▶ Aim of the exercise:
For the copy, please give all of the data again exactly and leave the pictures out.
************
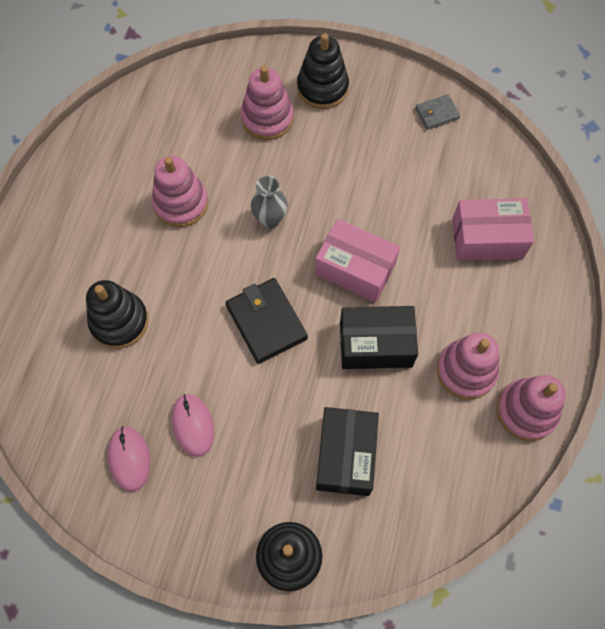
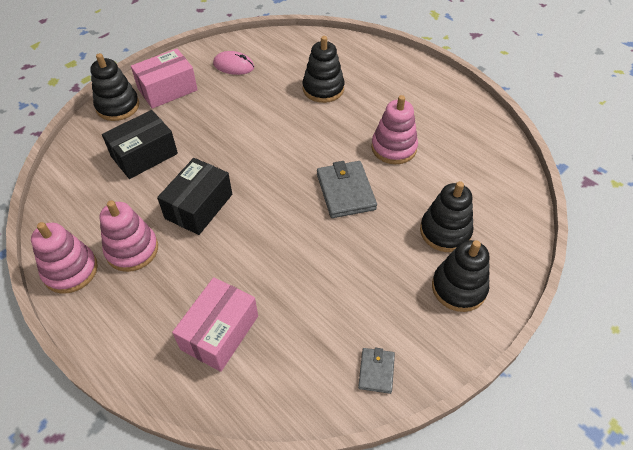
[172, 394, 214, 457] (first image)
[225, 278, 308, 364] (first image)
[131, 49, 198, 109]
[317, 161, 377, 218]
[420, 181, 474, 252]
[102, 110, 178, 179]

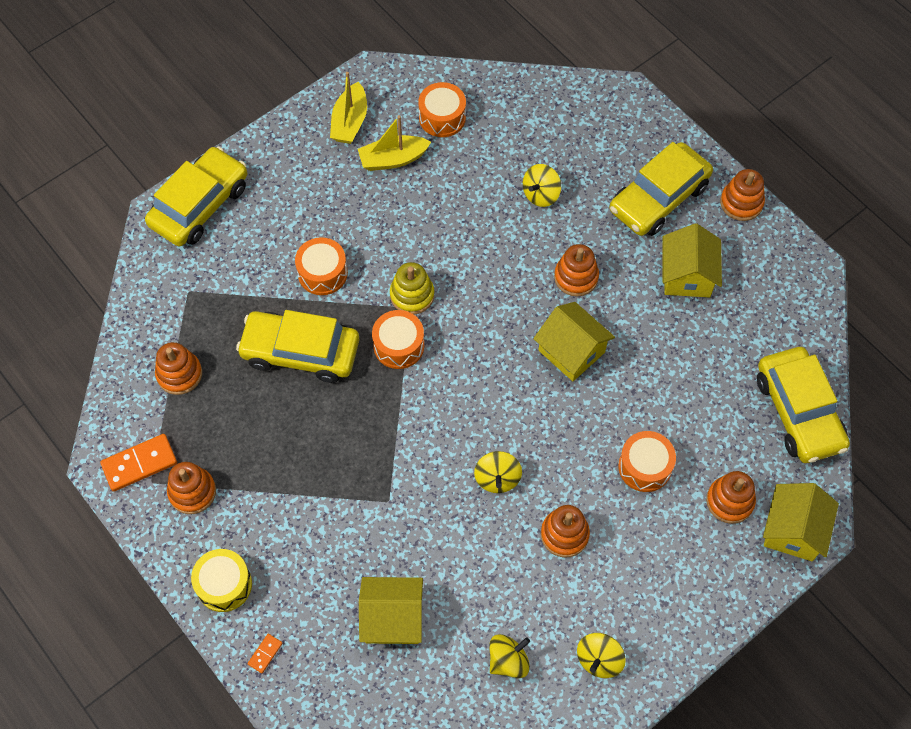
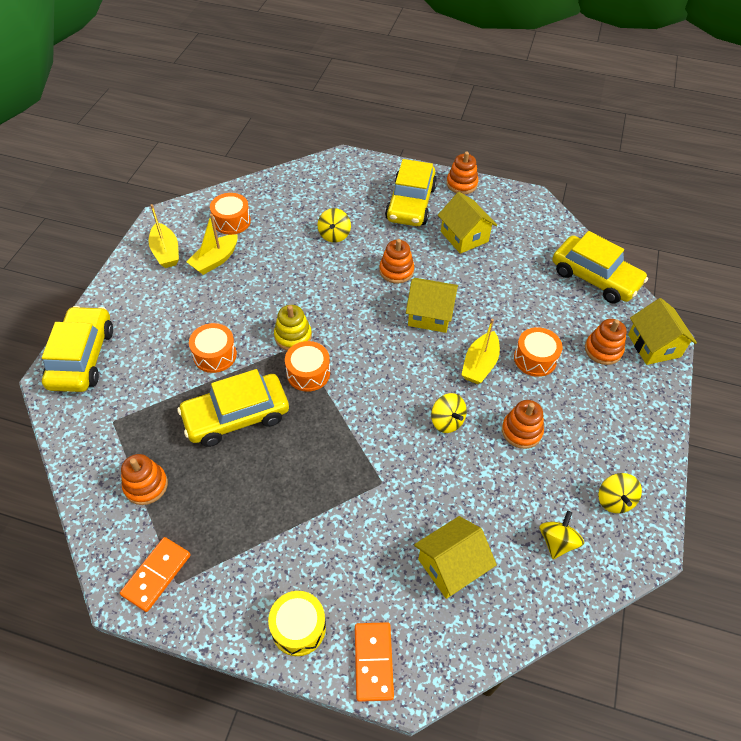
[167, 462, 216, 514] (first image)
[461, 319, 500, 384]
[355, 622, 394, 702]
************
▶ Exercise response:
[172, 394, 214, 457] (first image)
[225, 278, 308, 364] (first image)
[131, 49, 198, 109]
[317, 161, 377, 218]
[420, 181, 474, 252]
[102, 110, 178, 179]

[167, 462, 216, 514] (first image)
[461, 319, 500, 384]
[355, 622, 394, 702]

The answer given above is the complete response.